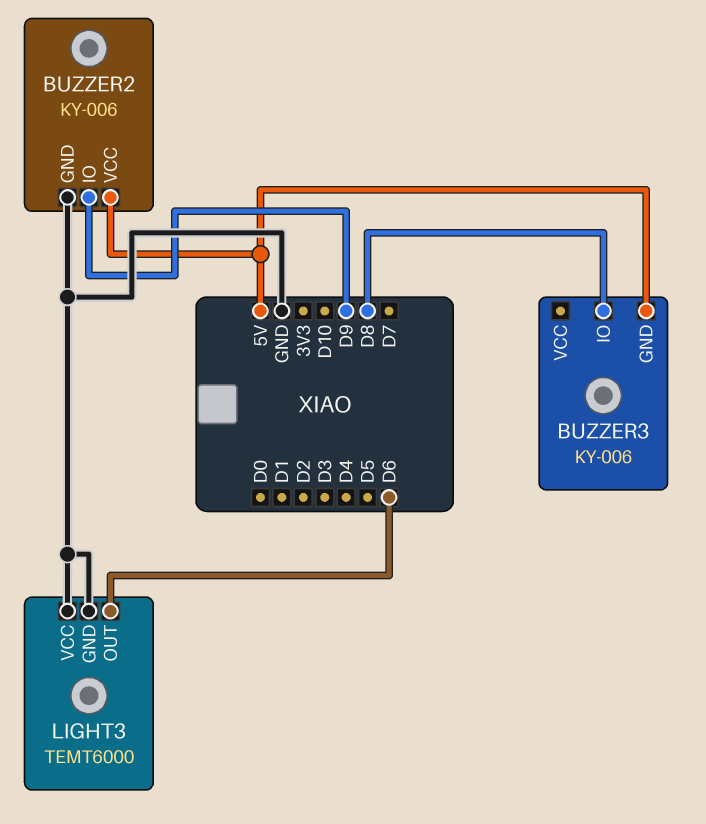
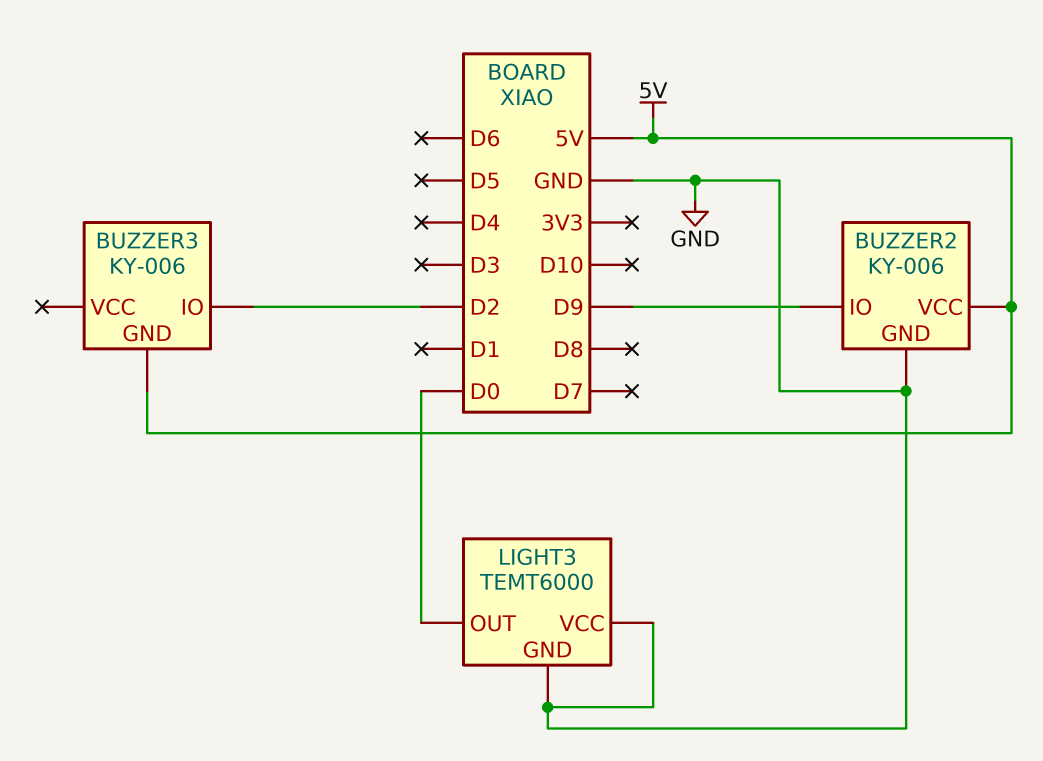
BUZZER3 pin IO: D8 -> D2
LIGHT3 pin OUT: D6 -> D0

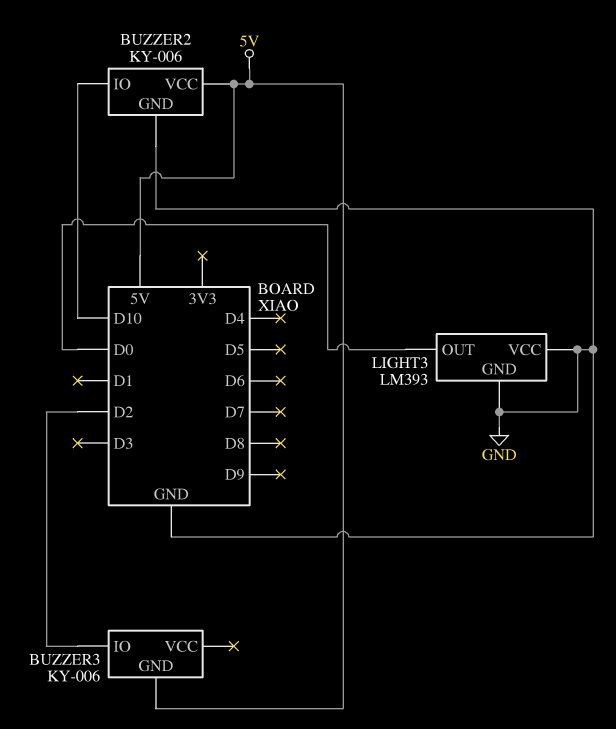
BUZZER2 pin IO: D9 -> D10
LIGHT3: TEMT6000 -> LM393

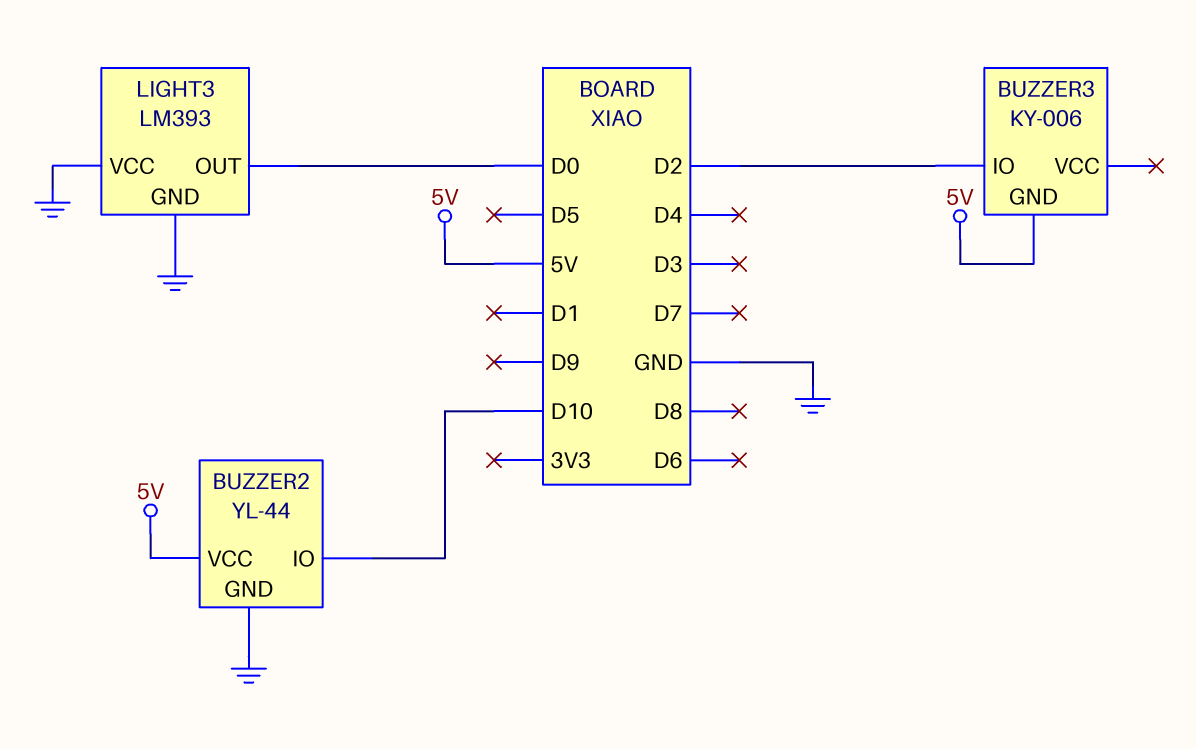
BUZZER2: KY-006 -> YL-44

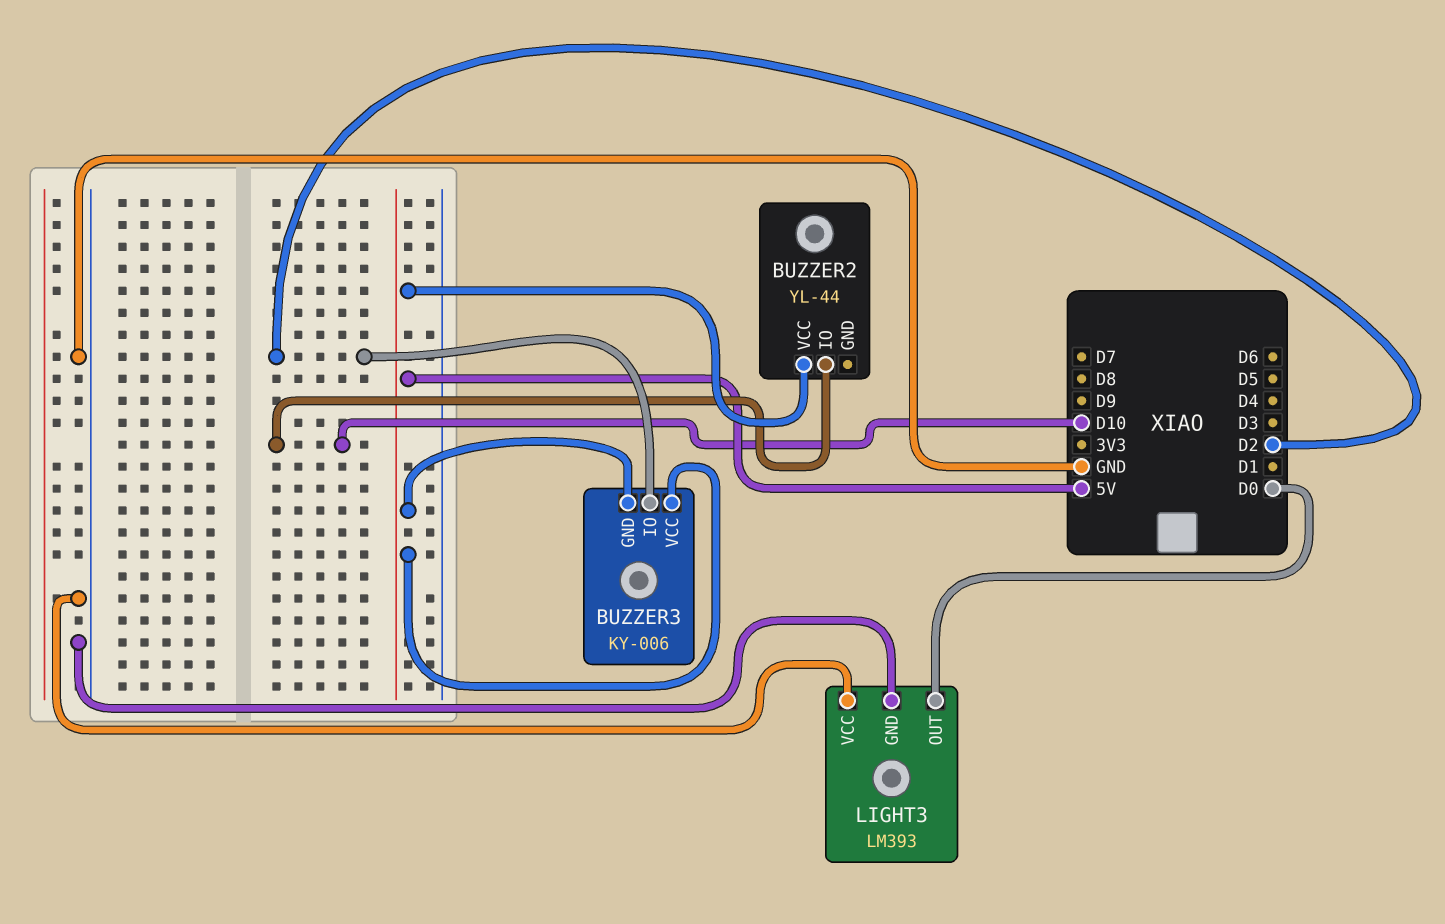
BUZZER2 pin GND: GND -> none
BUZZER3 pin VCC: none -> 5V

======

Exercise brief
Give every entry above again, exactly, and keep all pictures out of it.

Response
BUZZER3 pin IO: D8 -> D2
LIGHT3 pin OUT: D6 -> D0

BUZZER2 pin IO: D9 -> D10
LIGHT3: TEMT6000 -> LM393

BUZZER2: KY-006 -> YL-44

BUZZER2 pin GND: GND -> none
BUZZER3 pin VCC: none -> 5V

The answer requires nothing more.